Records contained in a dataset
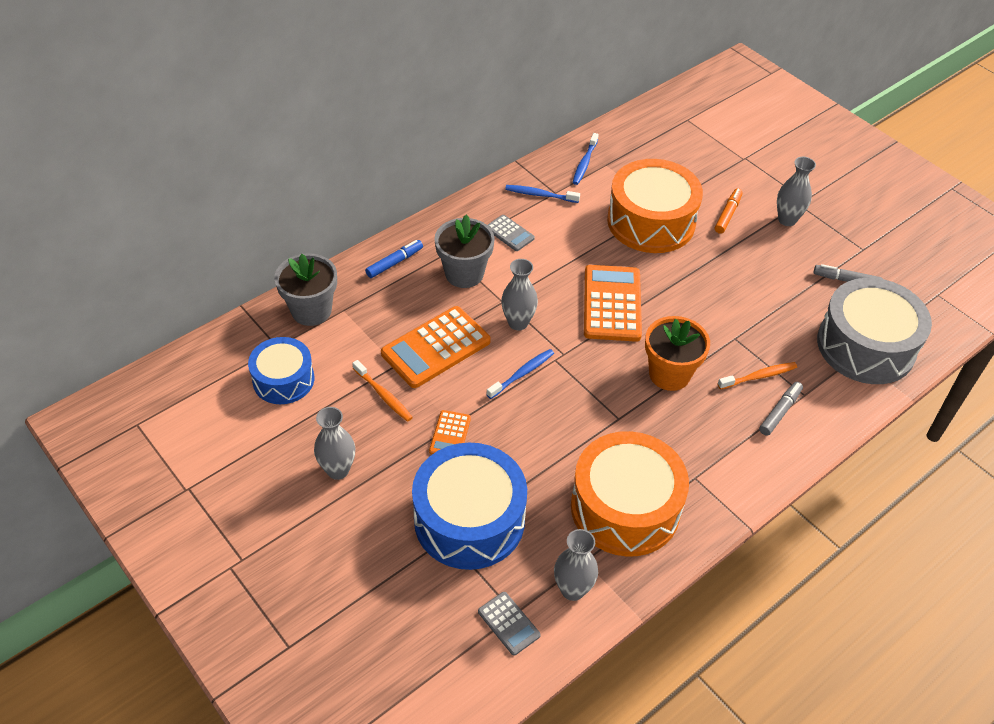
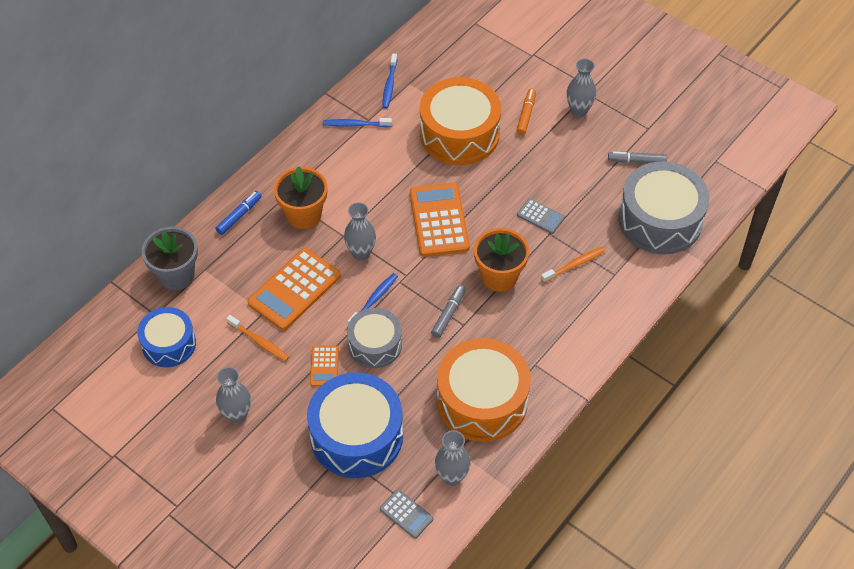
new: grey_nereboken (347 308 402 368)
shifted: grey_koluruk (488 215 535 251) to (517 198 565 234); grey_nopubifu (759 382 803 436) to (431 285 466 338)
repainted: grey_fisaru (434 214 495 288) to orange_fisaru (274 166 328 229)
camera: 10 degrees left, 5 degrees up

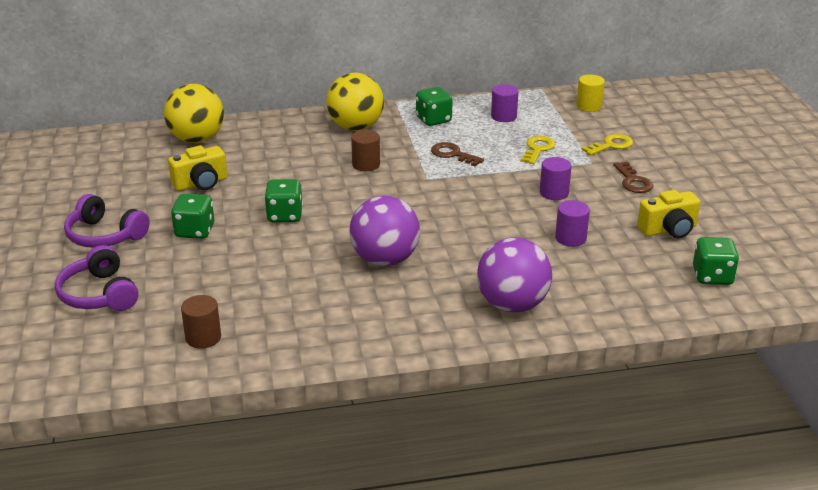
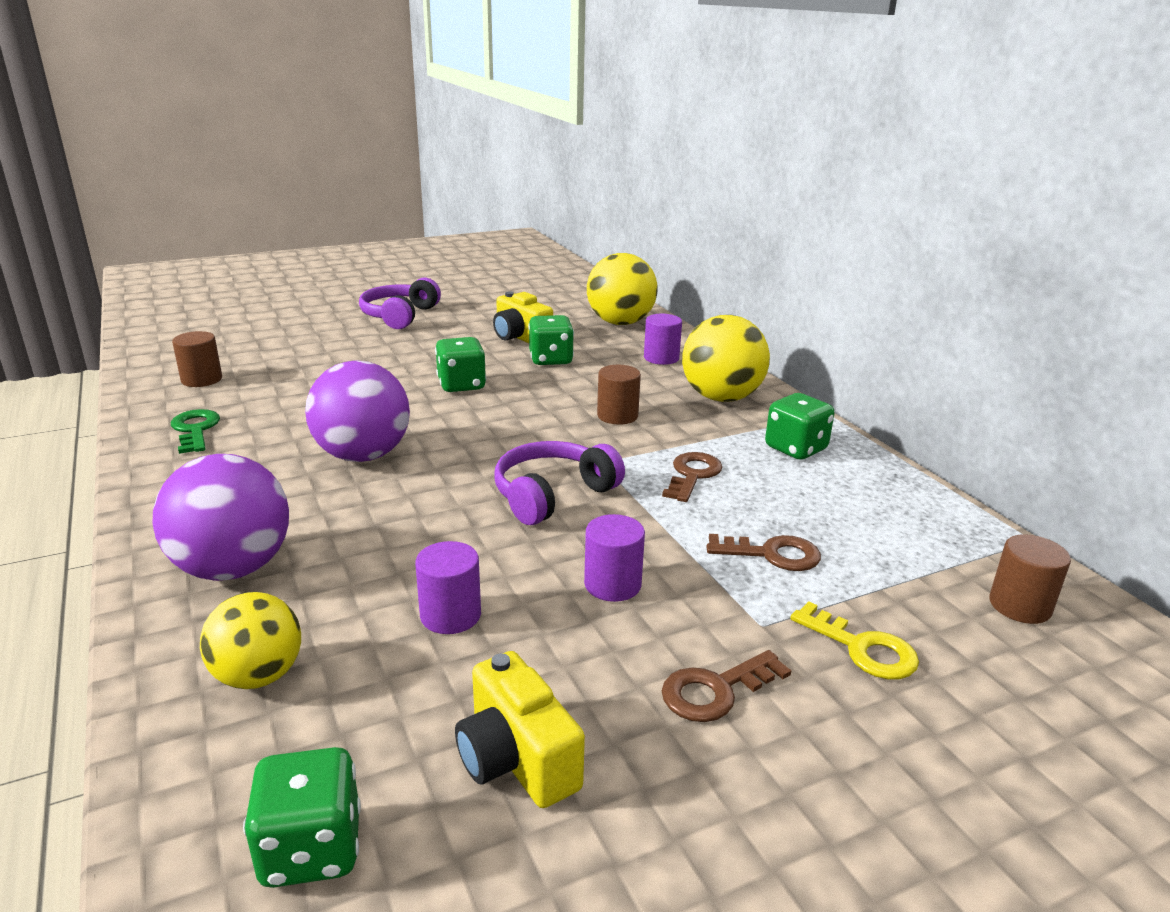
new: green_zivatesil (171 409 220 454); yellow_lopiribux (200 592 301 689)
shifted: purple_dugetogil (55 245 138 311) to (495 441 625 525); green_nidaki (171 194 214 239) to (528 315 574 365); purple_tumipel (491 84 518 122) to (644 314 682 365)
repainted: yellow_zivatesil (520 136 555 164) to brown_zivatesil (707 534 821 571); yellow_tumipel (576 75 605 112) to brown_tumipel (989 534 1071 624)
camera: 75 degrees right, 5 degrees down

▶ WHAT YOU HAVE TO DO:
Transcribe all of the data above verbatim but omit every picture.

▶ ANSWER SECTION:
new: grey_nereboken (347 308 402 368)
shifted: grey_koluruk (488 215 535 251) to (517 198 565 234); grey_nopubifu (759 382 803 436) to (431 285 466 338)
repainted: grey_fisaru (434 214 495 288) to orange_fisaru (274 166 328 229)
camera: 10 degrees left, 5 degrees up

new: green_zivatesil (171 409 220 454); yellow_lopiribux (200 592 301 689)
shifted: purple_dugetogil (55 245 138 311) to (495 441 625 525); green_nidaki (171 194 214 239) to (528 315 574 365); purple_tumipel (491 84 518 122) to (644 314 682 365)
repainted: yellow_zivatesil (520 136 555 164) to brown_zivatesil (707 534 821 571); yellow_tumipel (576 75 605 112) to brown_tumipel (989 534 1071 624)
camera: 75 degrees right, 5 degrees down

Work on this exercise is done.